**DATA SUPPLIED**
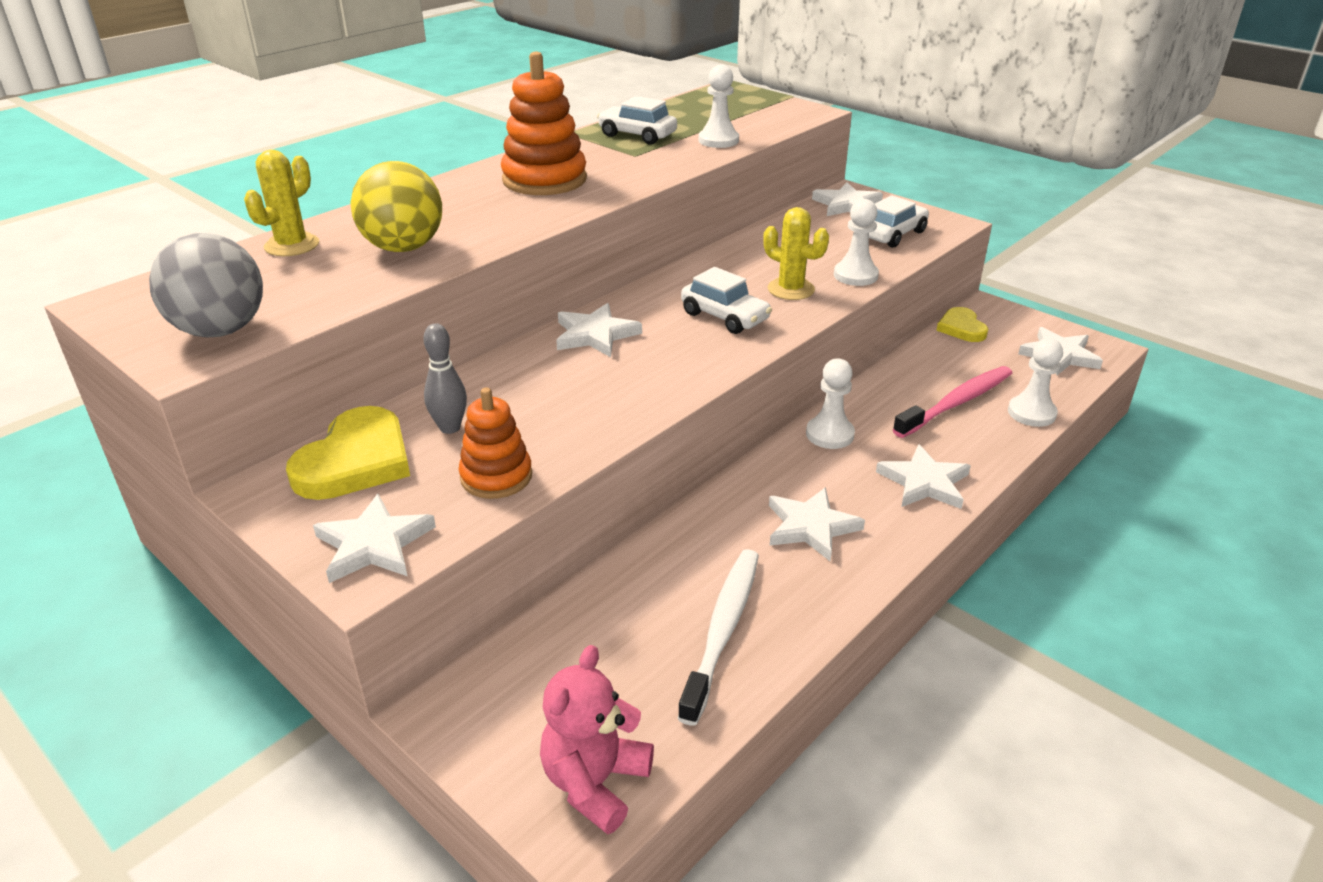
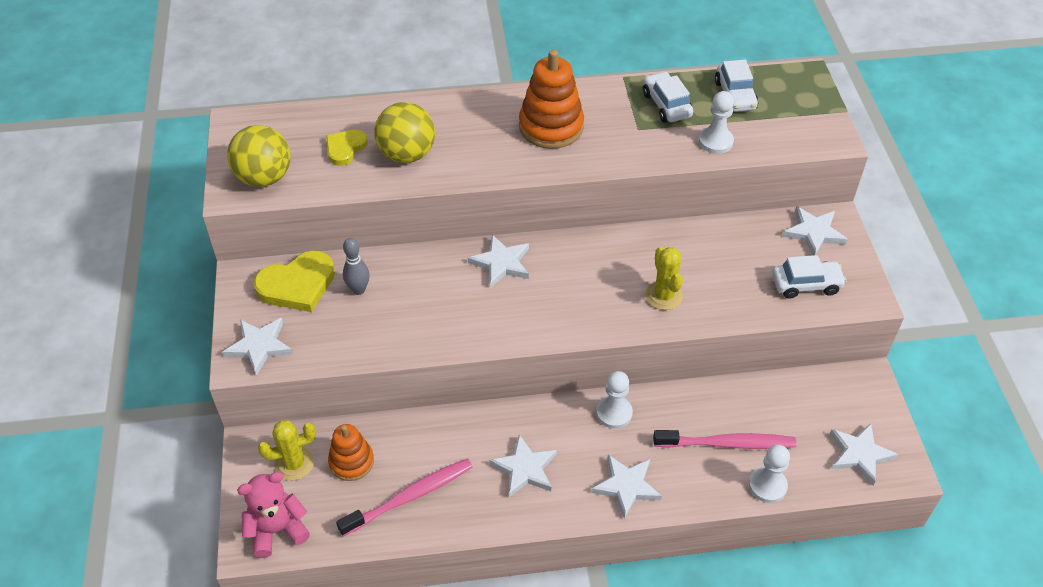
camera: 40 degrees right, 15 degrees up
(220, 330) = (264, 177): grey ball -> yellow ball
(292, 245) = (355, 118): yellow cactus -> yellow cactus (294, 463)
(496, 477) = (347, 340): orange stacking toy -> orange stacking toy (351, 462)
(723, 630) = (410, 497): white toothbrush -> pink toothbrush
(725, 317) = (592, 295): white car -> white car (735, 95)
(855, 275) = (724, 309): white pawn -> none
(961, 328) = (820, 384): yellow heart -> yellow heart (345, 148)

**EXERCISE DESCRIPTION**
Pictures are not part of the copy; reproduce everything else in the records exactly.

**TASK SOLUTION**
camera: 40 degrees right, 15 degrees up
(220, 330) = (264, 177): grey ball -> yellow ball
(292, 245) = (355, 118): yellow cactus -> yellow cactus (294, 463)
(496, 477) = (347, 340): orange stacking toy -> orange stacking toy (351, 462)
(723, 630) = (410, 497): white toothbrush -> pink toothbrush
(725, 317) = (592, 295): white car -> white car (735, 95)
(855, 275) = (724, 309): white pawn -> none
(961, 328) = (820, 384): yellow heart -> yellow heart (345, 148)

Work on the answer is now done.